• [Requirement]: Go through the entries below and copy each line containing the word "none".

• [Task material]:
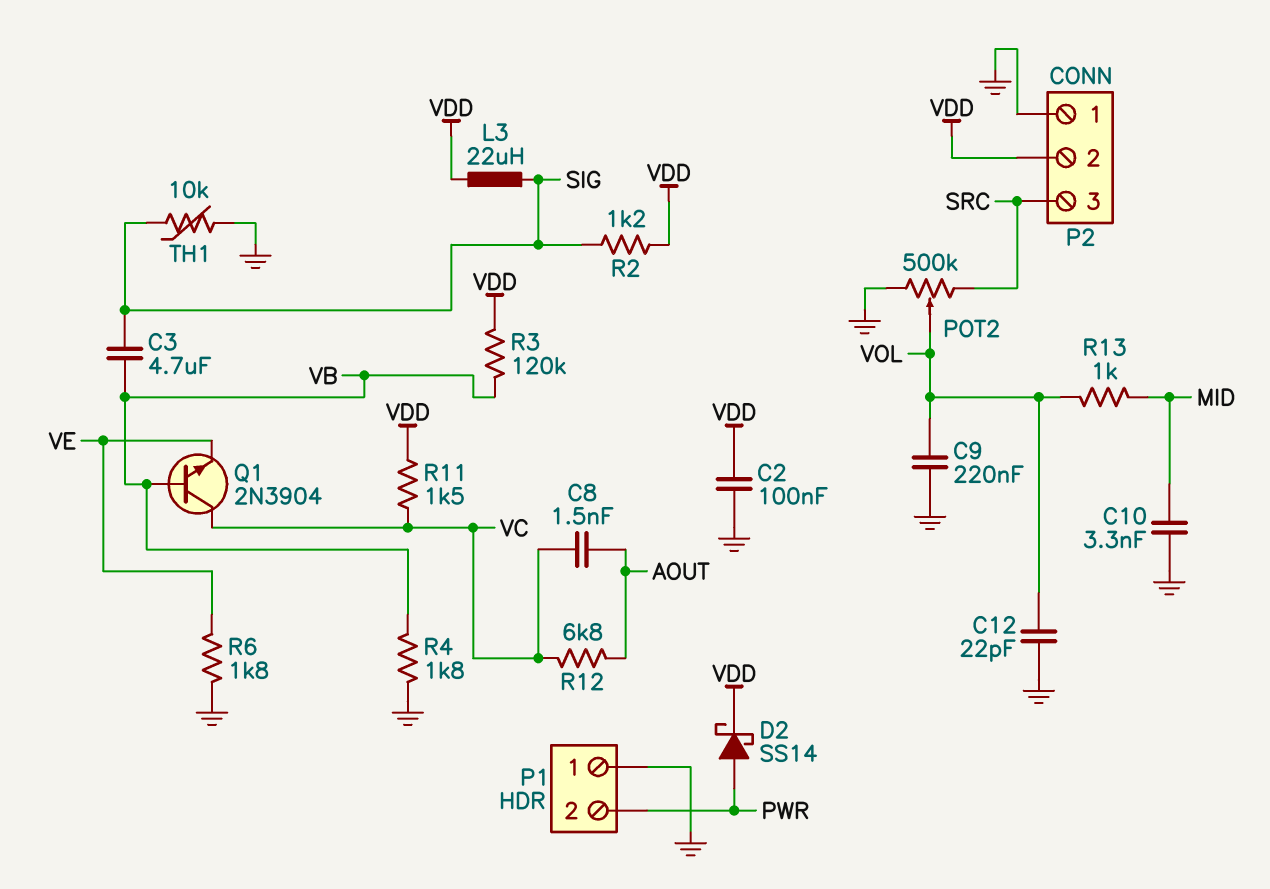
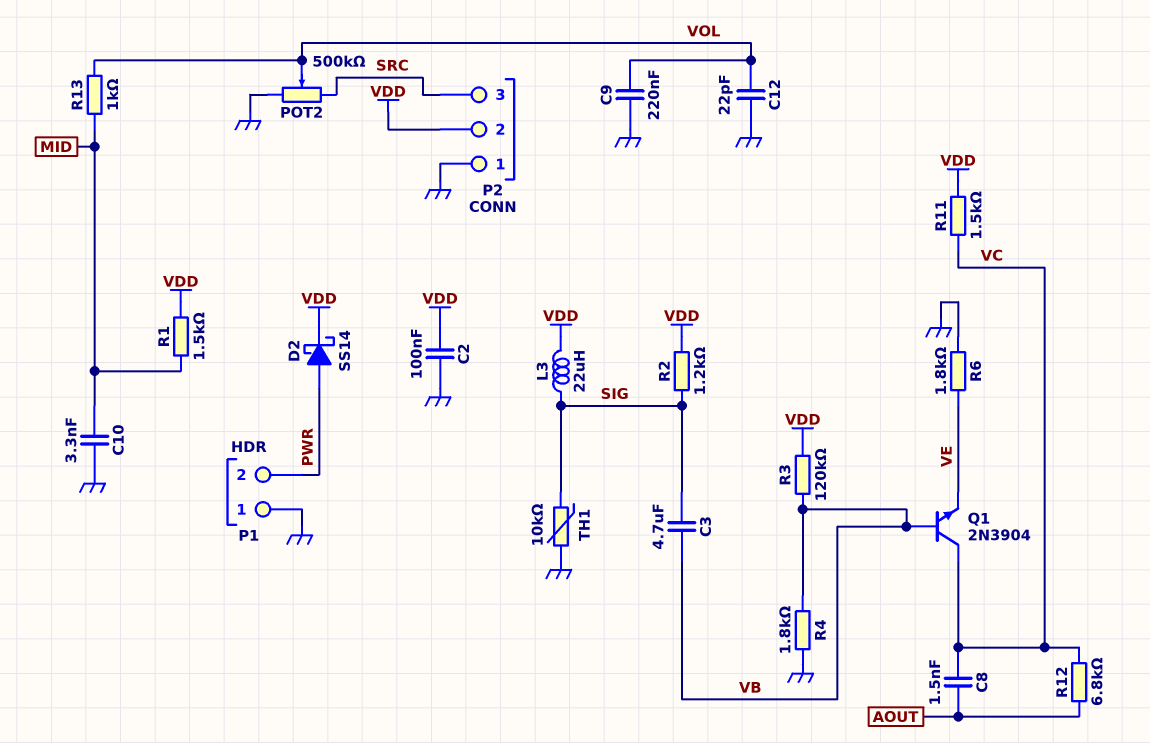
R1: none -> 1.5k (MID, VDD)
* * *
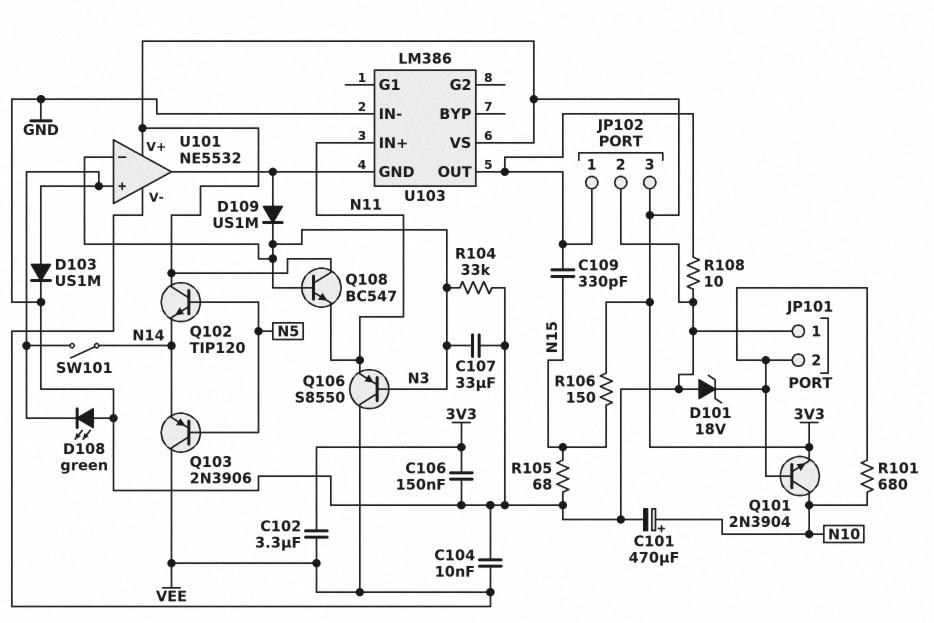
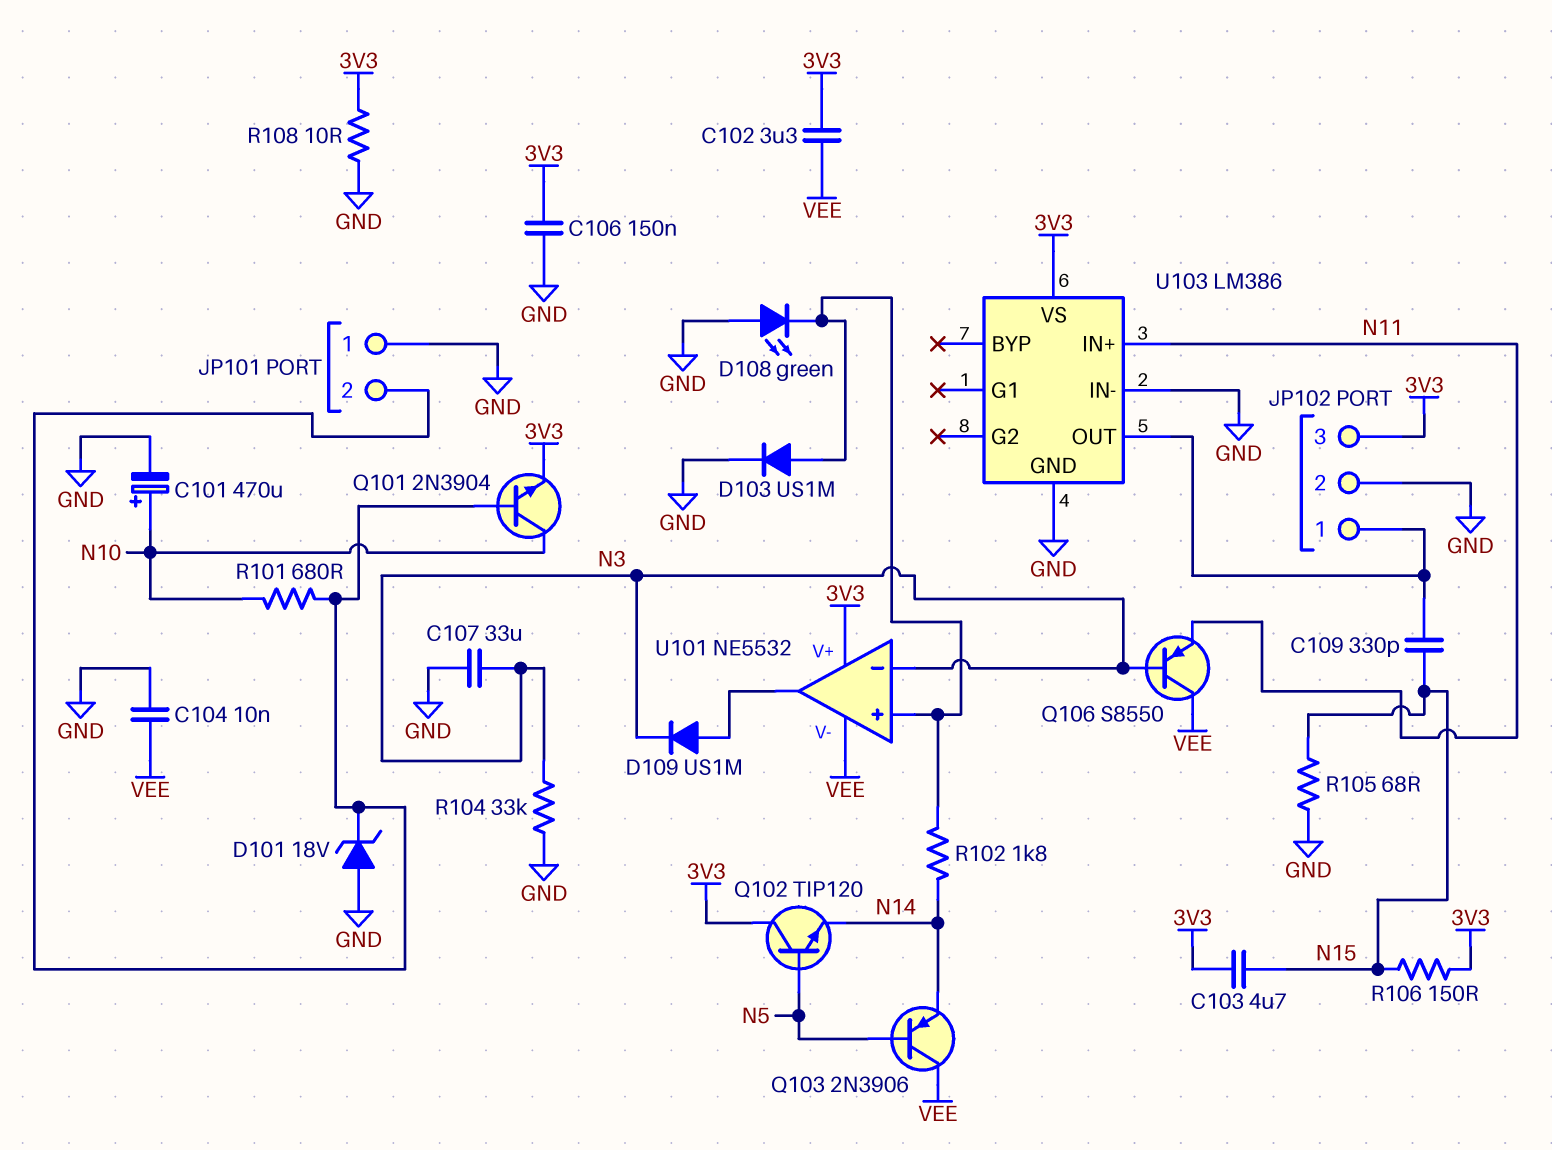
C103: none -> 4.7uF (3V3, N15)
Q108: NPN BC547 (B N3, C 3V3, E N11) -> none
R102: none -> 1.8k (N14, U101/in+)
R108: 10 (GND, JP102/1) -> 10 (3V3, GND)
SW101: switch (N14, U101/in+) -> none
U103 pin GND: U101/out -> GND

• [Answer to the exercise]:
R1: none -> 1.5k (MID, VDD)
C103: none -> 4.7uF (3V3, N15)
Q108: NPN BC547 (B N3, C 3V3, E N11) -> none
R102: none -> 1.8k (N14, U101/in+)
SW101: switch (N14, U101/in+) -> none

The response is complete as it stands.